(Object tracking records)
========

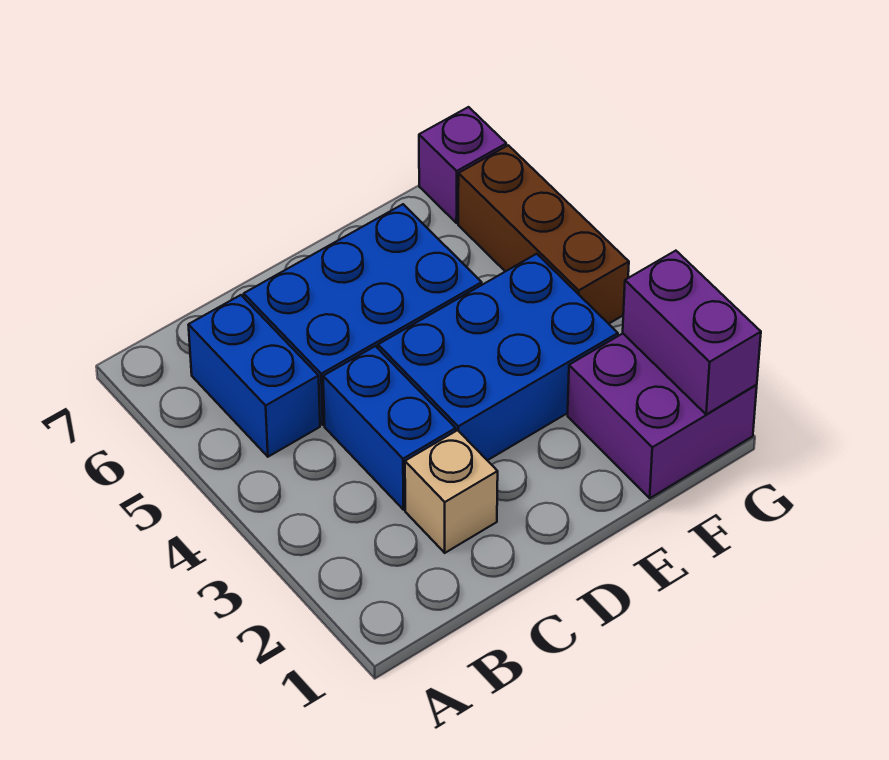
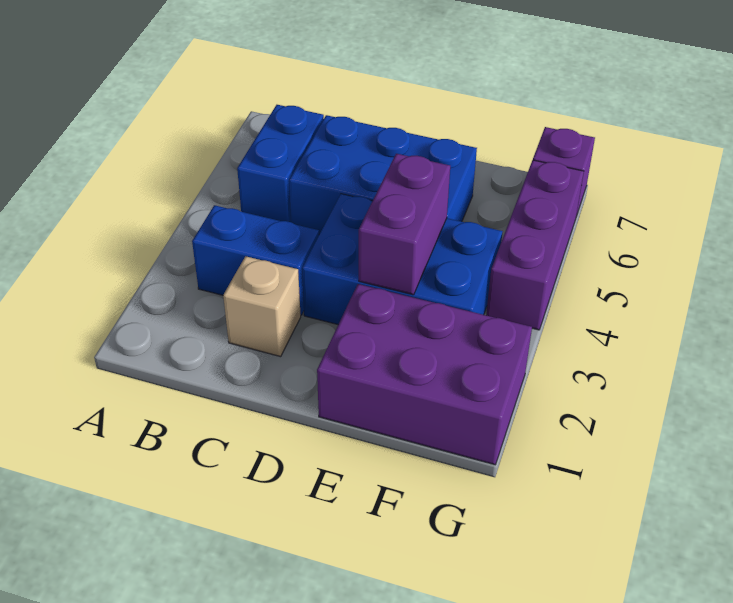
blue brick C3:C4 level 1 -> blue brick B3:C3 level 1
purple brick F1:G2 level 1 -> purple brick E1:G2 level 1
purple brick G1:G2 level 2 -> purple brick E3:E4 level 2
brown brick G4:G6 level 1 -> purple brick G4:G6 level 1

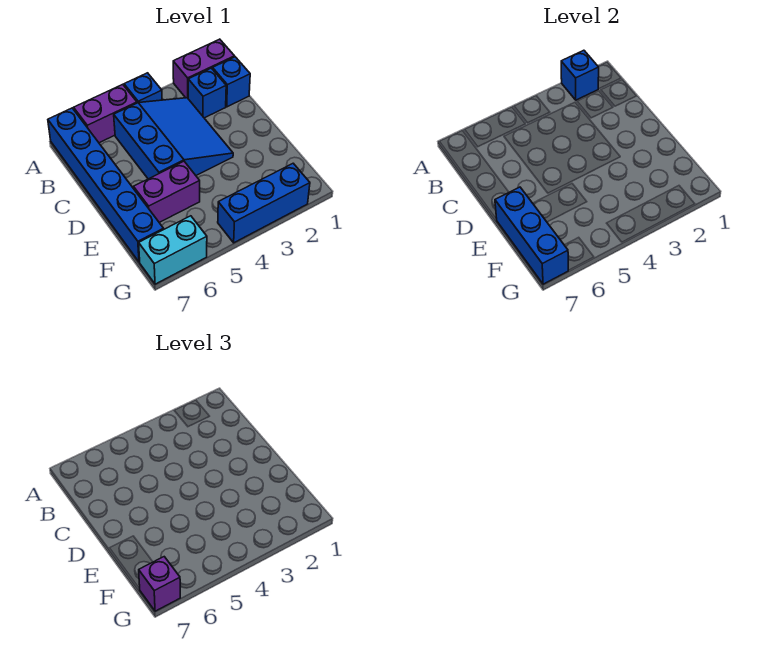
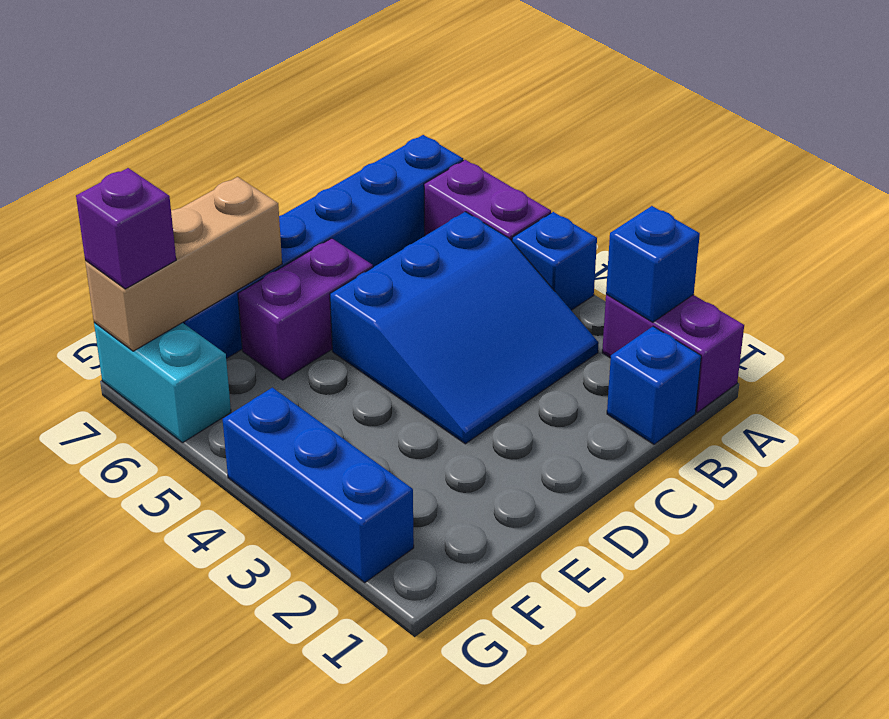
blue brick B2 level 1 -> none
purple brick E5:E6 level 1 -> purple brick D6:E6 level 1
blue brick E7:G7 level 2 -> tan brick E7:G7 level 2

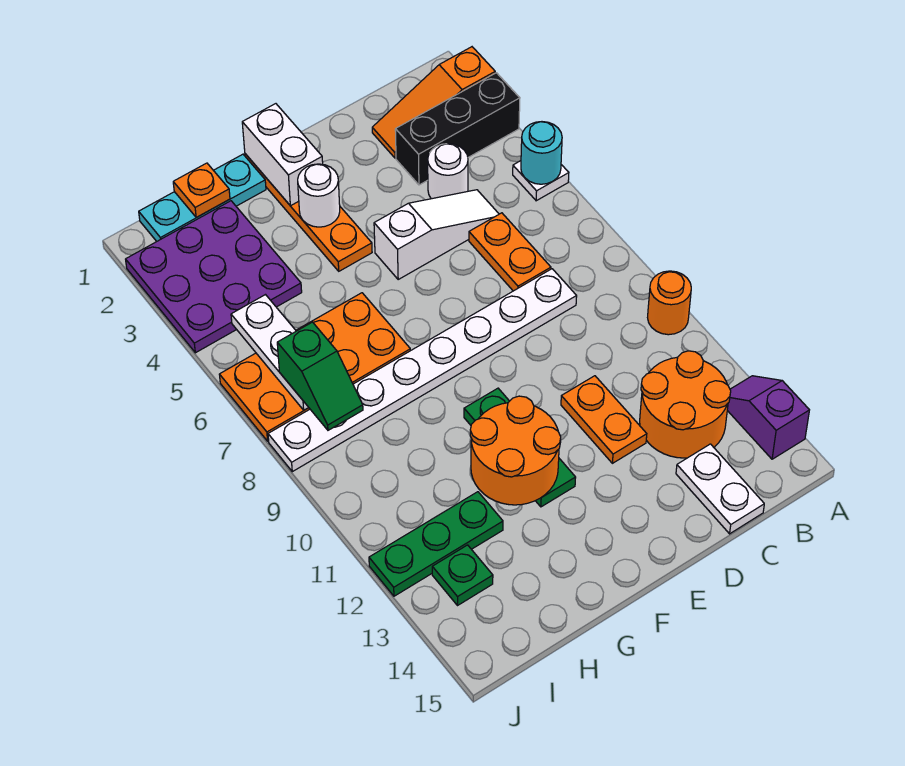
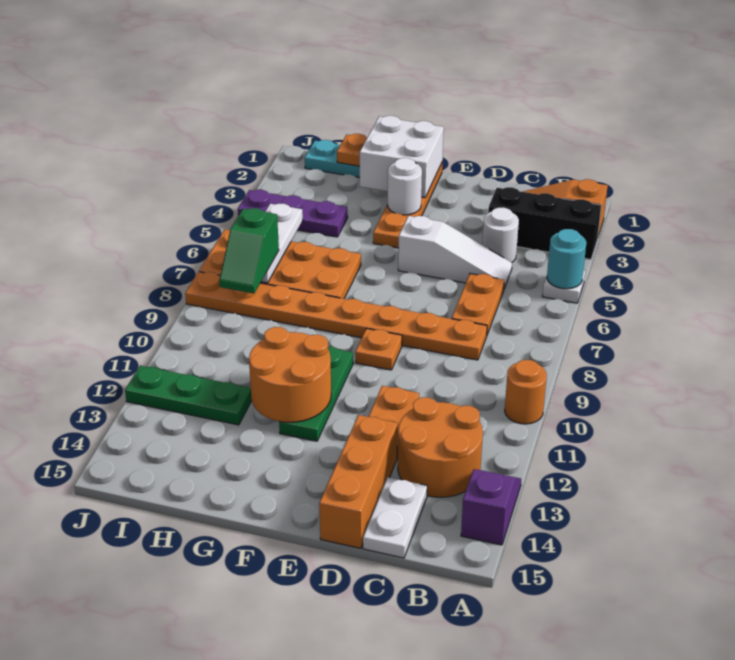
white plate C8:J8 level 1 -> orange plate C8:J8 level 1
none -> orange brick D13:D15 level 1
none -> orange plate E9 level 1
white brick F1:F2 level 2 -> white brick F1:G2 level 2
purple plate H2:J4 level 1 -> purple plate H4:J4 level 1
green plate I13 level 1 -> none

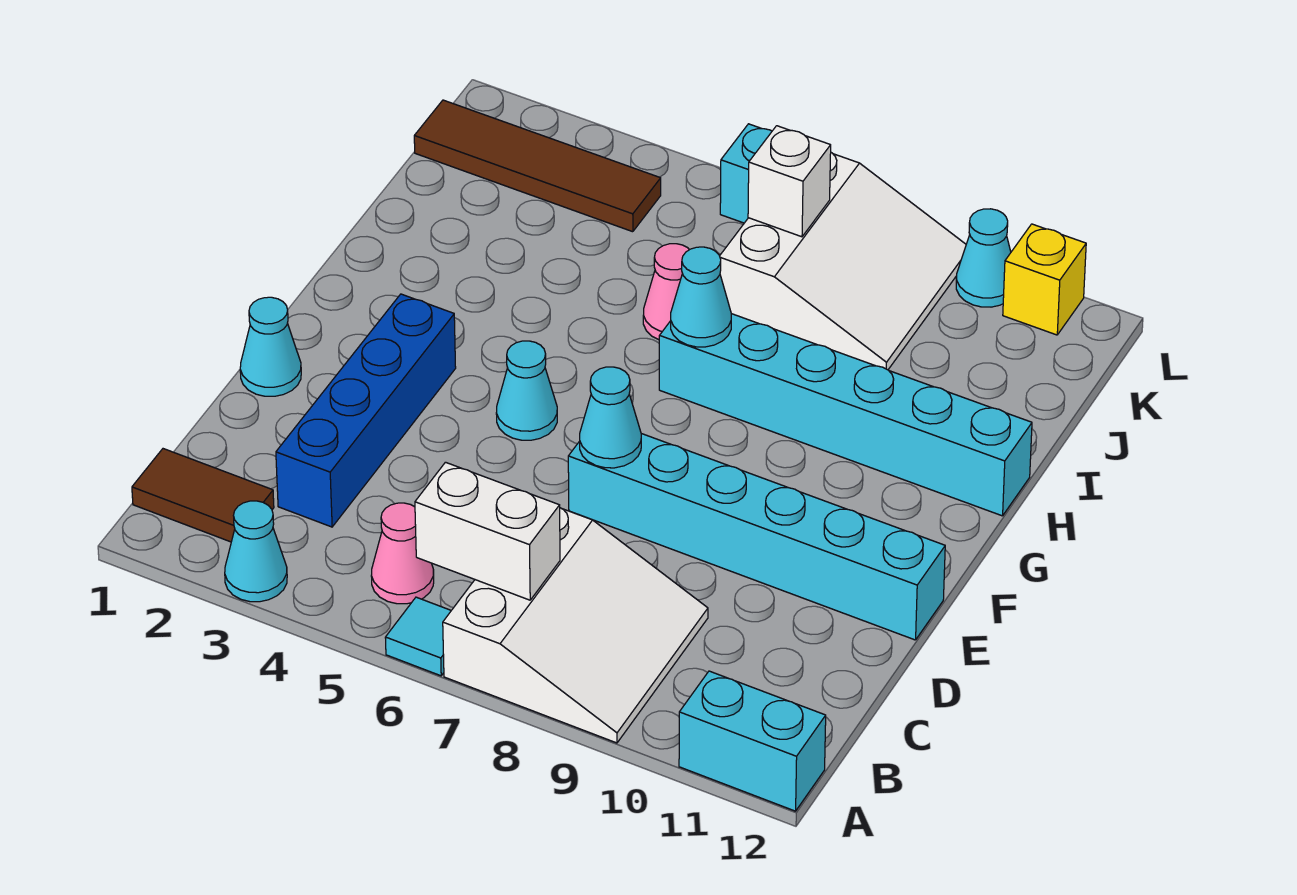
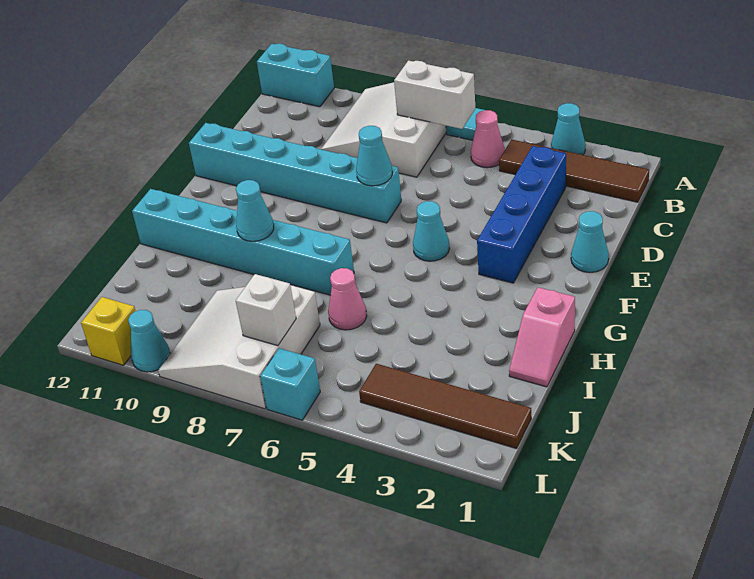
brown tile B1:B2 level 1 -> brown tile B1:B4 level 1
none -> pink slope H1:I1 level 1 top H
cyan cone H7 level 2 -> cyan cone H9 level 2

========

Work instructions —
What lines in the entries above hold "plate"? Copy every one.

Response to this exercise —
white plate C8:J8 level 1 -> orange plate C8:J8 level 1
none -> orange plate E9 level 1
purple plate H2:J4 level 1 -> purple plate H4:J4 level 1
green plate I13 level 1 -> none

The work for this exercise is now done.